→ TRY IT
Among the lines below, copy each one in which "none" appears.

══ LISTED RECORDS

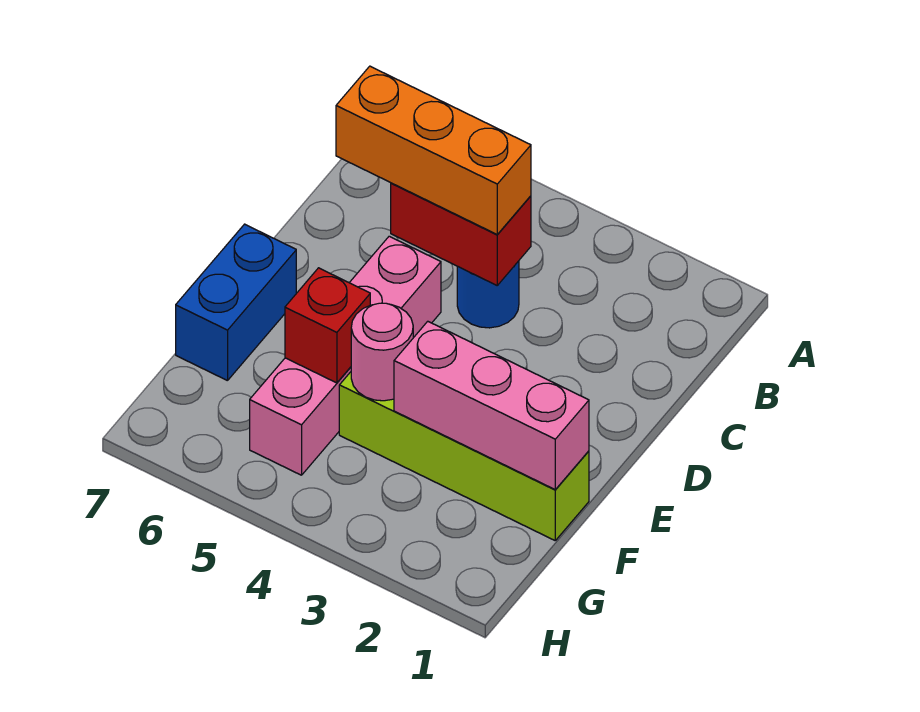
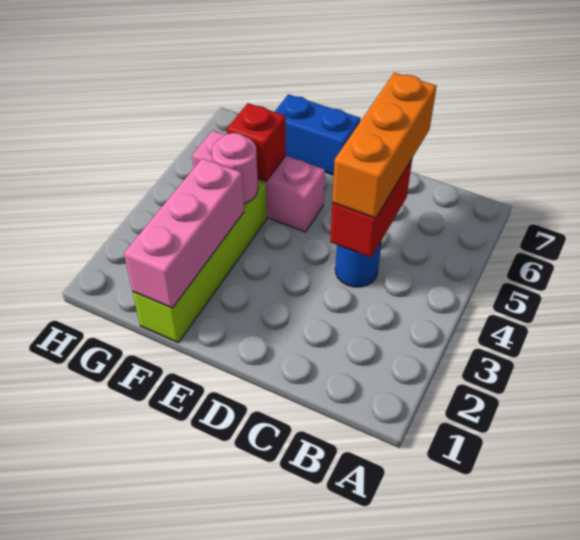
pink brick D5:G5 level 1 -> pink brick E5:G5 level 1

════
══ LISTED RECORDS

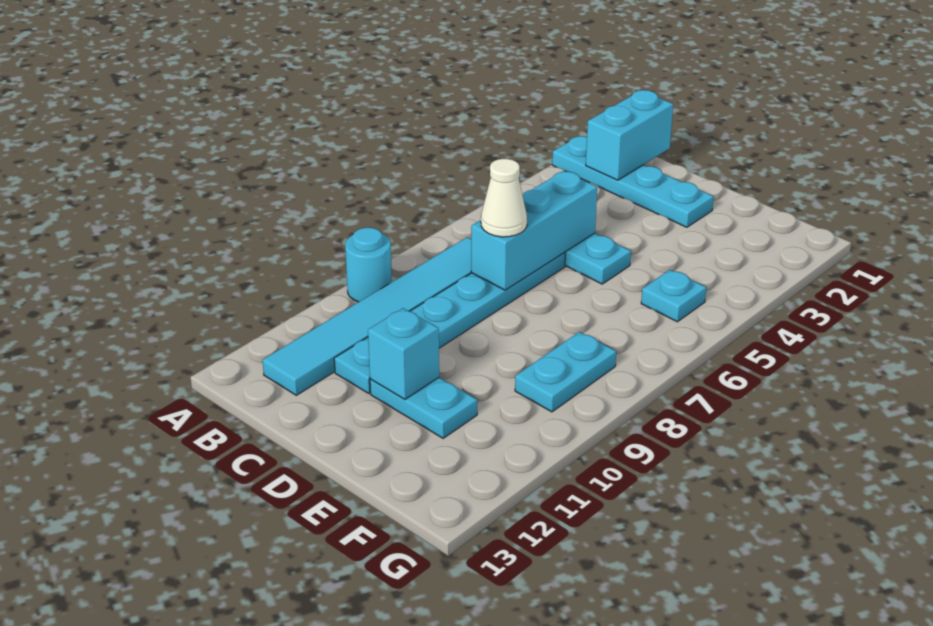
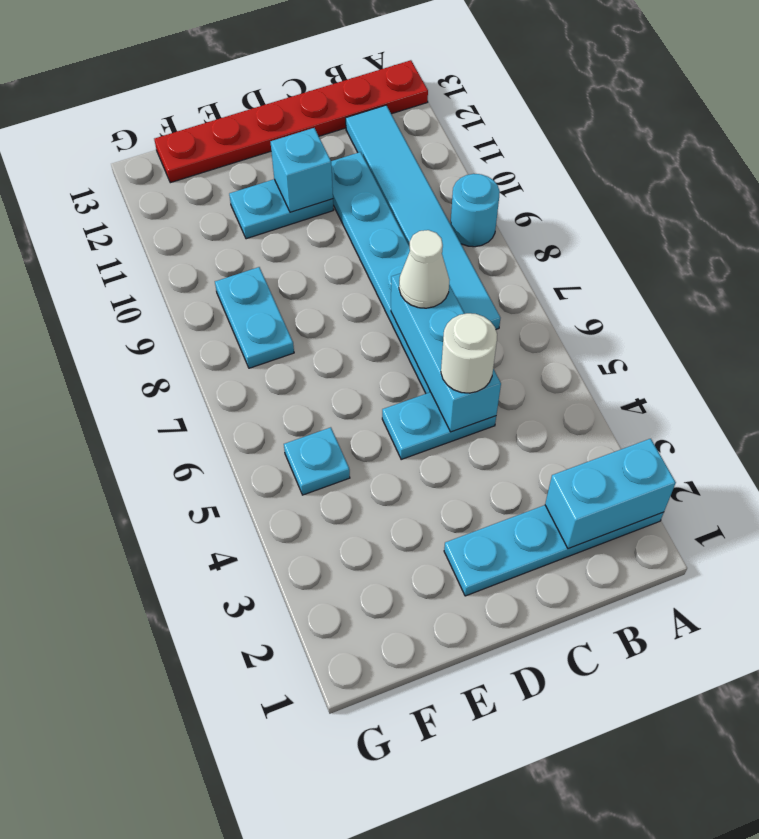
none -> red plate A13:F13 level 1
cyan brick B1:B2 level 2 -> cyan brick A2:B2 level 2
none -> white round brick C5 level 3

════

→ REPLY TO THE EXERCISE
none -> red plate A13:F13 level 1
none -> white round brick C5 level 3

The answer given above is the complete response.